Work required
The output should contain the listing word for word and no pictures.
((
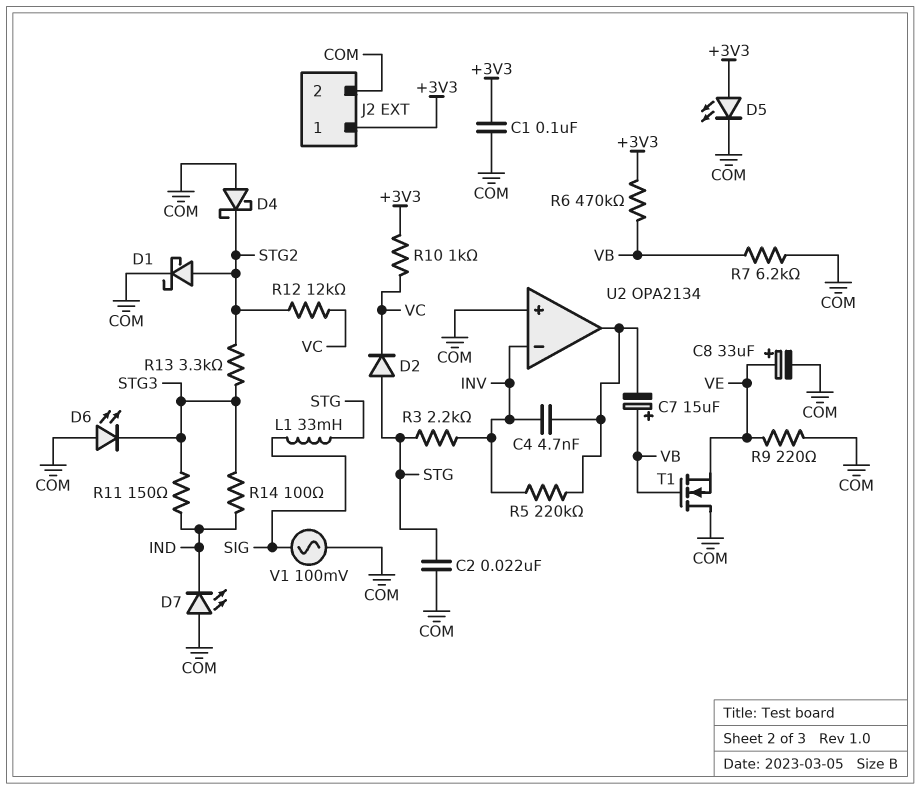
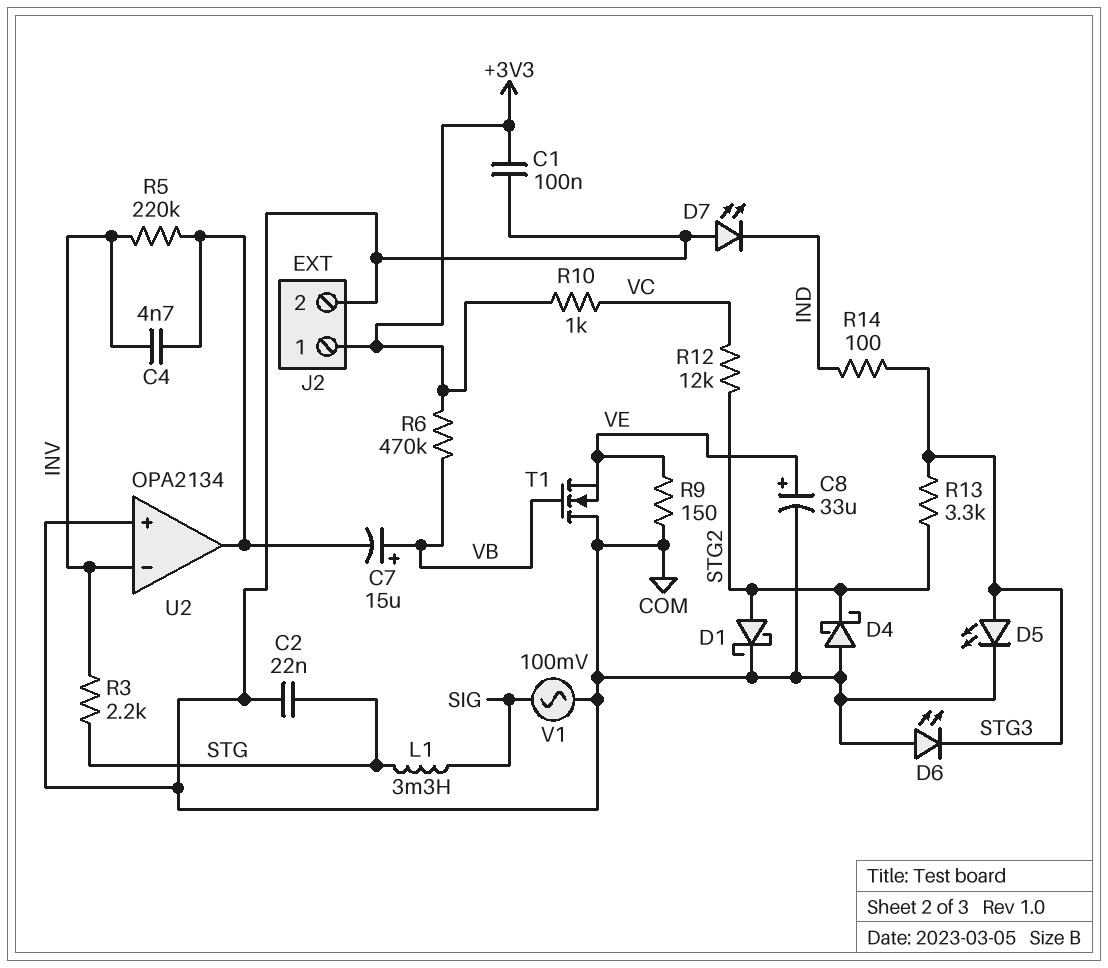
D2: diode (A STG, K VC) -> none
D5: LED (A +3V3, K COM) -> LED (A STG3, K COM)
L1: 33mH (SIG, STG) -> 3.3mH (SIG, STG)
R7: 6.2k (COM, VB) -> none
R9: 220 (COM, VE) -> 150 (COM, VE)
R11: 150 (IND, STG3) -> none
))
Exercise output
D2: diode (A STG, K VC) -> none
D5: LED (A +3V3, K COM) -> LED (A STG3, K COM)
L1: 33mH (SIG, STG) -> 3.3mH (SIG, STG)
R7: 6.2k (COM, VB) -> none
R9: 220 (COM, VE) -> 150 (COM, VE)
R11: 150 (IND, STG3) -> none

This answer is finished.